→ **PROBLEM REQUIREMENTS**: Starting at the line containing "Survey the image" and ending at the line containing "Identify all objects", transcribe the listing below exactly. Keep both end lines, skip the pictures, and copy nothing else.

→ **ENTRIES SHOWN**:
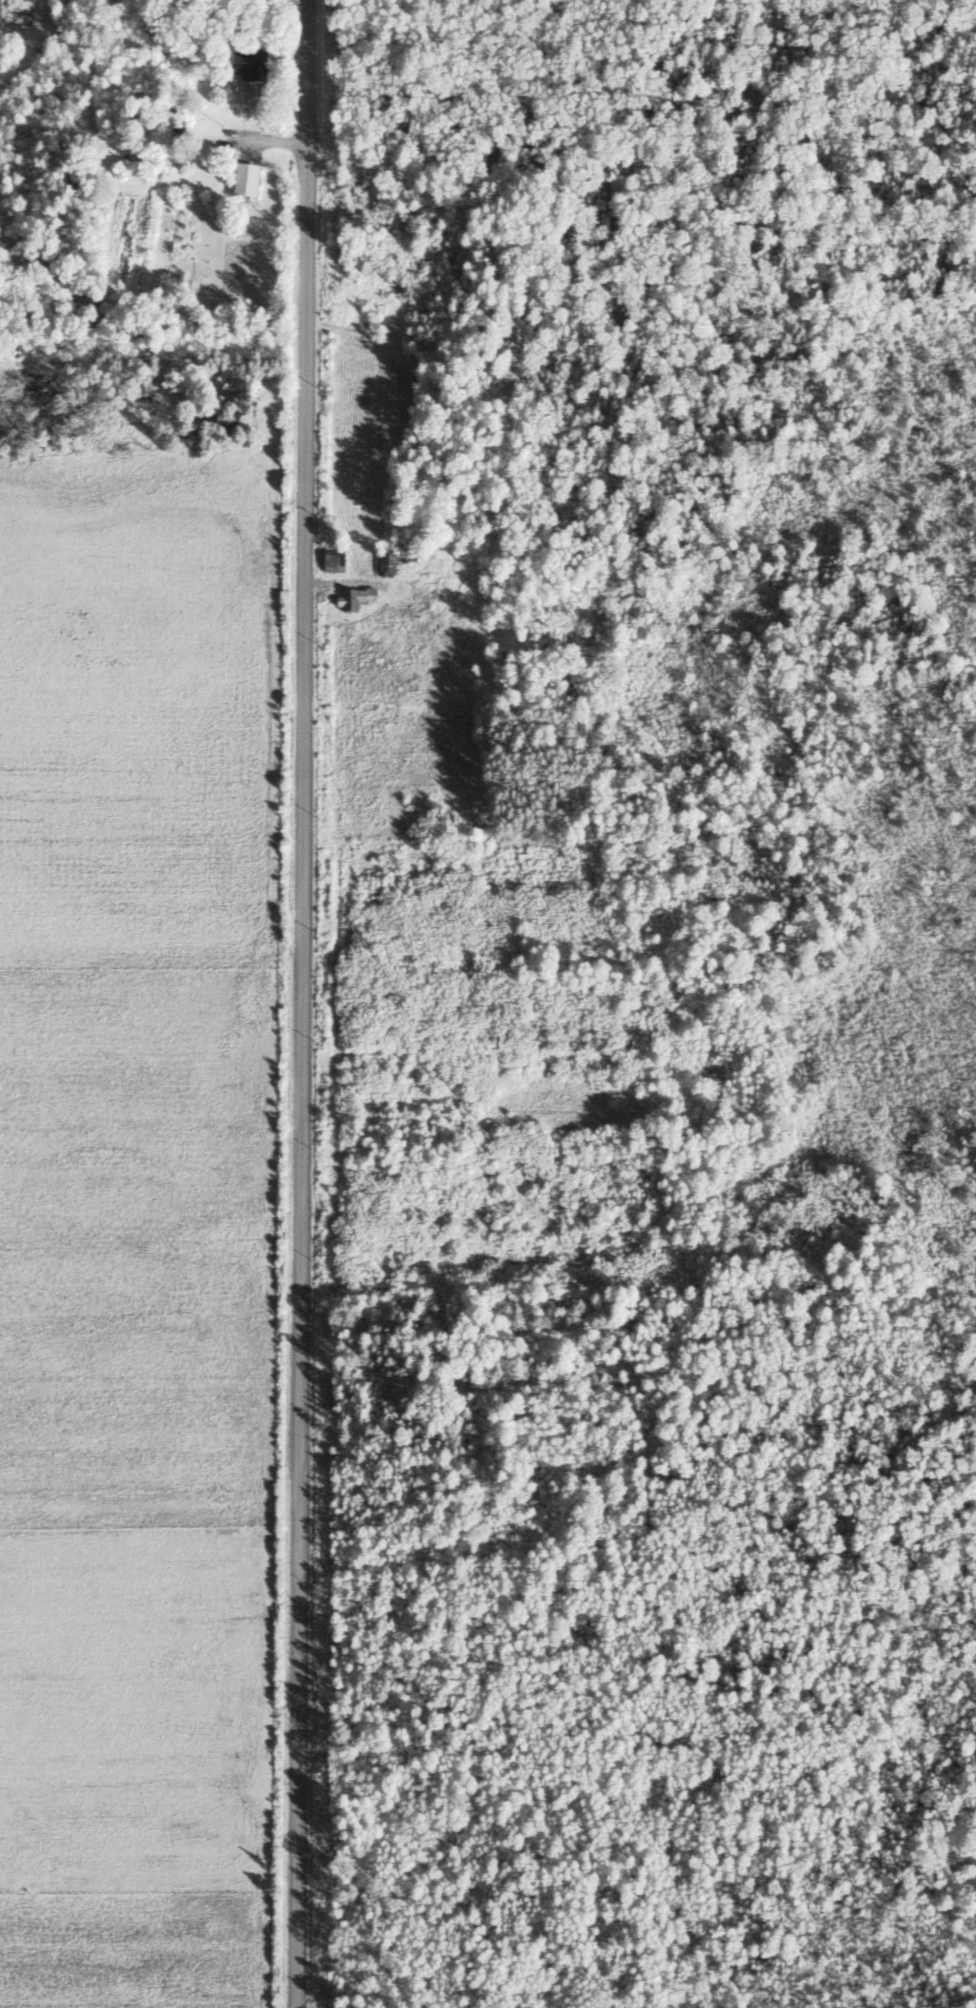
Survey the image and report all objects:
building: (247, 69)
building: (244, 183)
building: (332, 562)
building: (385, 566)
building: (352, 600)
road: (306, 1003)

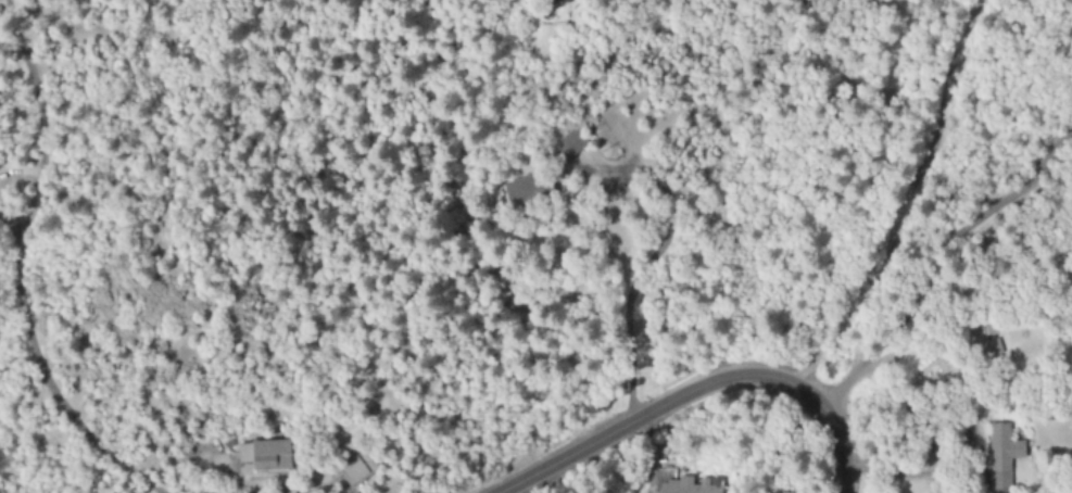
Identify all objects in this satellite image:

--

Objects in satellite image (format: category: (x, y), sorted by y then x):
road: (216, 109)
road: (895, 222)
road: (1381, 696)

→ **REPLY**:
Survey the image and report all objects:
building: (247, 69)
building: (244, 183)
building: (332, 562)
building: (385, 566)
building: (352, 600)
road: (306, 1003)

Identify all objects in this satellite image:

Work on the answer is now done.